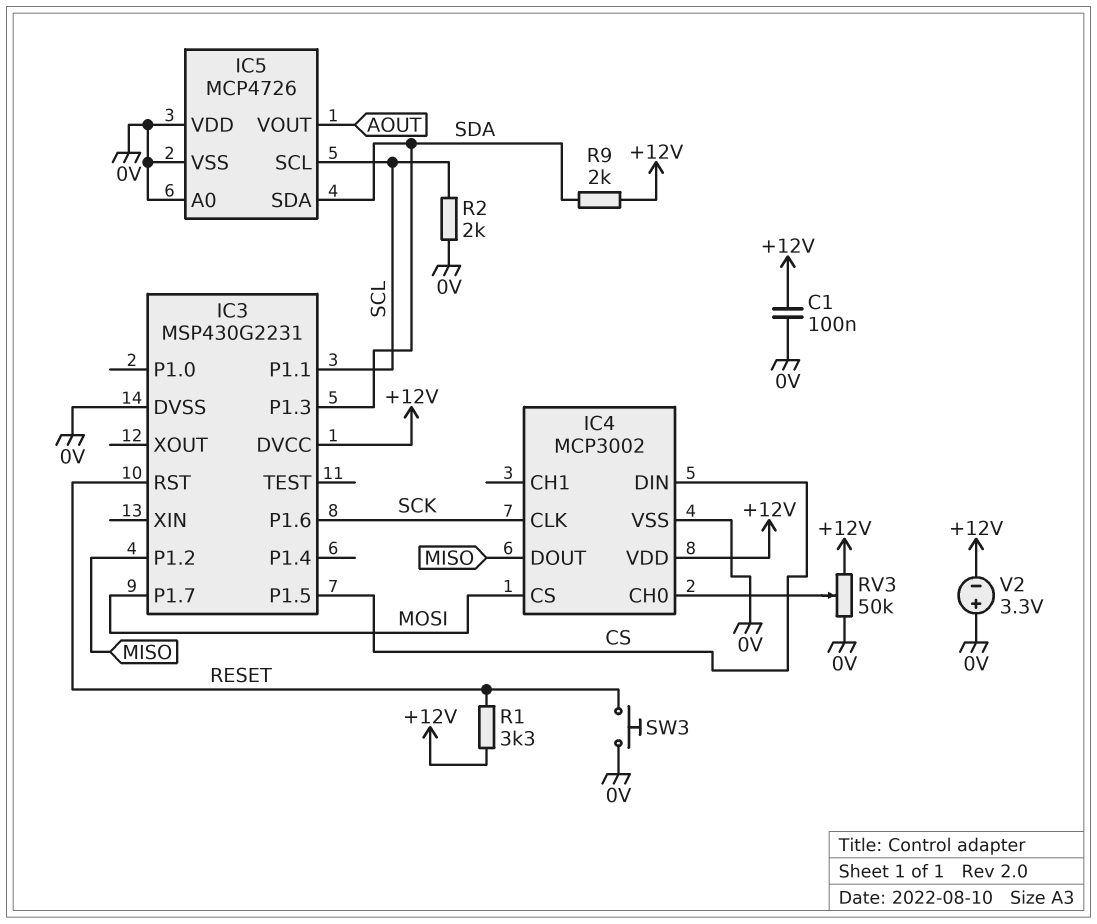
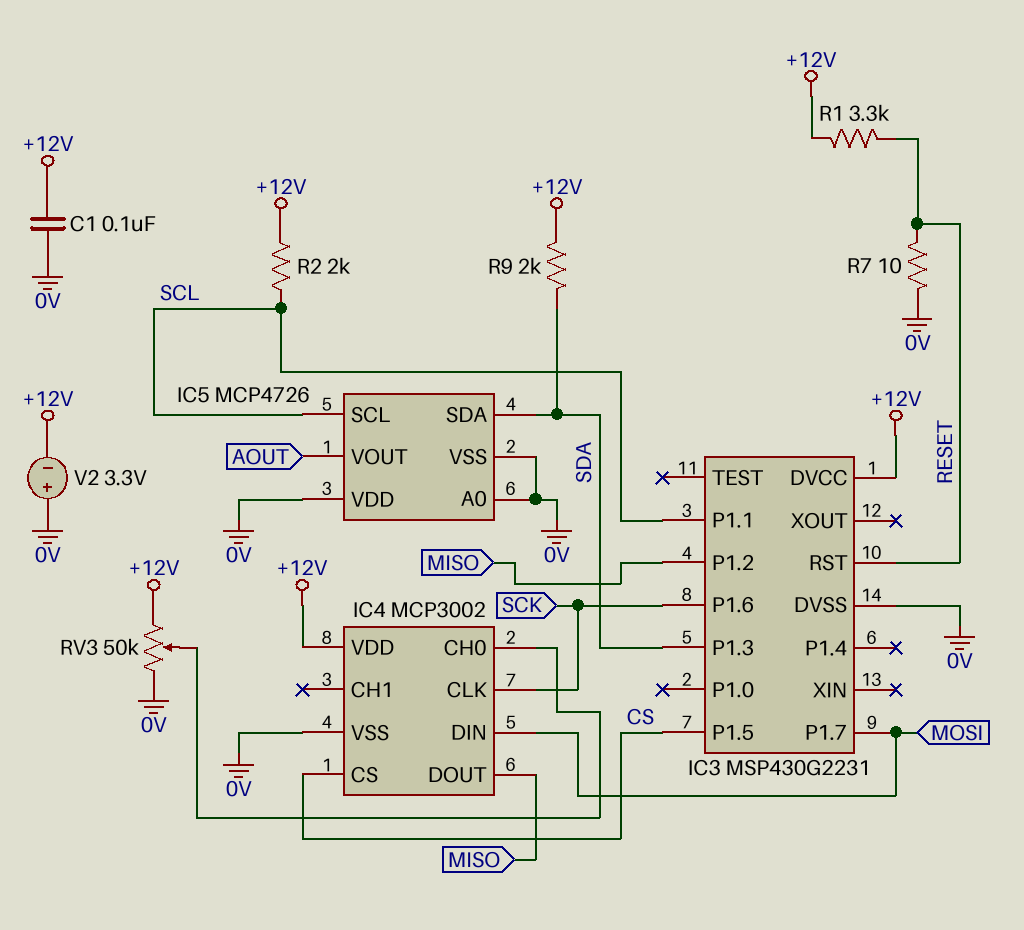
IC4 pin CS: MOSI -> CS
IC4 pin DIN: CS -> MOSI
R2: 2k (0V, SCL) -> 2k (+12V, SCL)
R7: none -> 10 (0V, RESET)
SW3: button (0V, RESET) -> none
* * *
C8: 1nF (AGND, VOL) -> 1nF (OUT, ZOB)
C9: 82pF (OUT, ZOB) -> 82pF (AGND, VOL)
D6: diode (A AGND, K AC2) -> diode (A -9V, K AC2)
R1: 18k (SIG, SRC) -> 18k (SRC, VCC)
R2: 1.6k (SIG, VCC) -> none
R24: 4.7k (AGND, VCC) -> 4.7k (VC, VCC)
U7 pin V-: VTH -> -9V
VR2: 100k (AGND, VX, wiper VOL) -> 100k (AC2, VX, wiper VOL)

How to complete this task:
Copy the records above exactly, beginning at the line that contains "R2: 2k (0V, SCL) -> 2k (+12V, SCL)" and stopping after the line that contains "SW3: button (0V, RESET) -> none".

Task response:
R2: 2k (0V, SCL) -> 2k (+12V, SCL)
R7: none -> 10 (0V, RESET)
SW3: button (0V, RESET) -> none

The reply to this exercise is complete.